**Task statement**
Reproduce every record below exactly as written, leaving out any pictures.

**Input data**
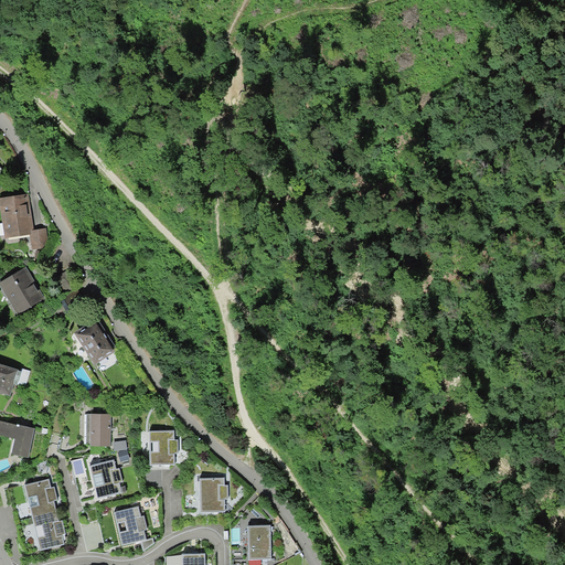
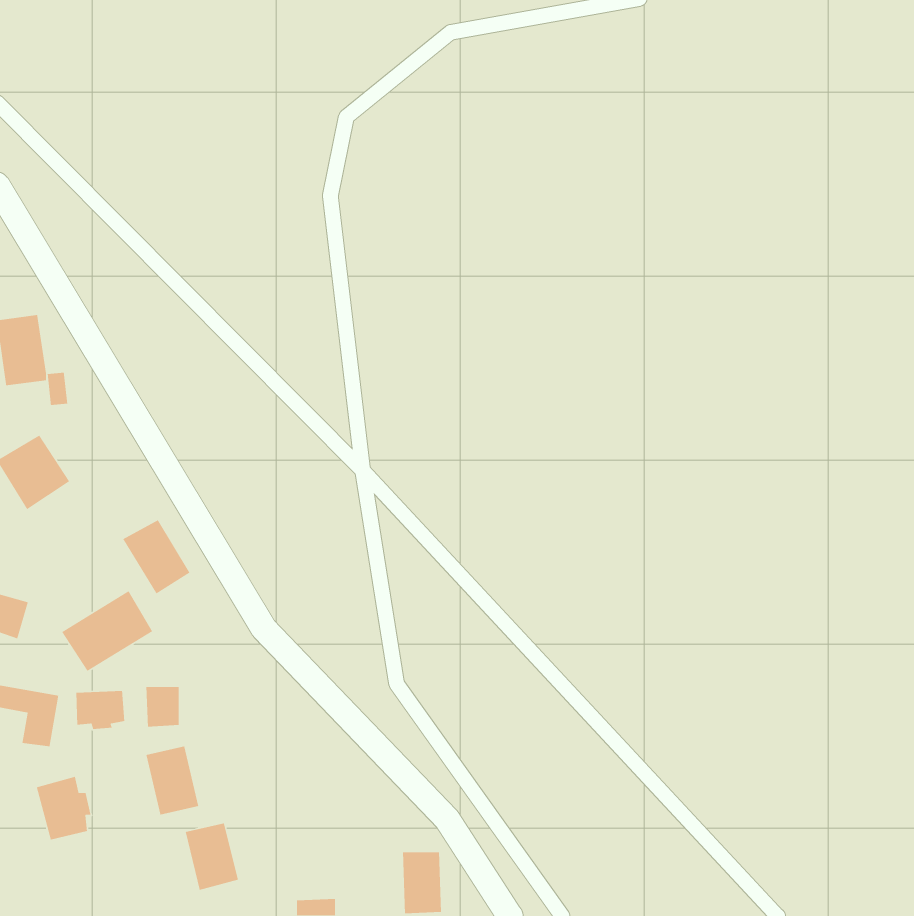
building: none -> [61,590,153,672]
building: none -> [75,690,125,730]
building: [148,429,175,467] -> none
building: [199,475,224,513] -> none
building: [31,511,64,548] -> none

**Problem solution**
building: none -> [61,590,153,672]
building: none -> [75,690,125,730]
building: [148,429,175,467] -> none
building: [199,475,224,513] -> none
building: [31,511,64,548] -> none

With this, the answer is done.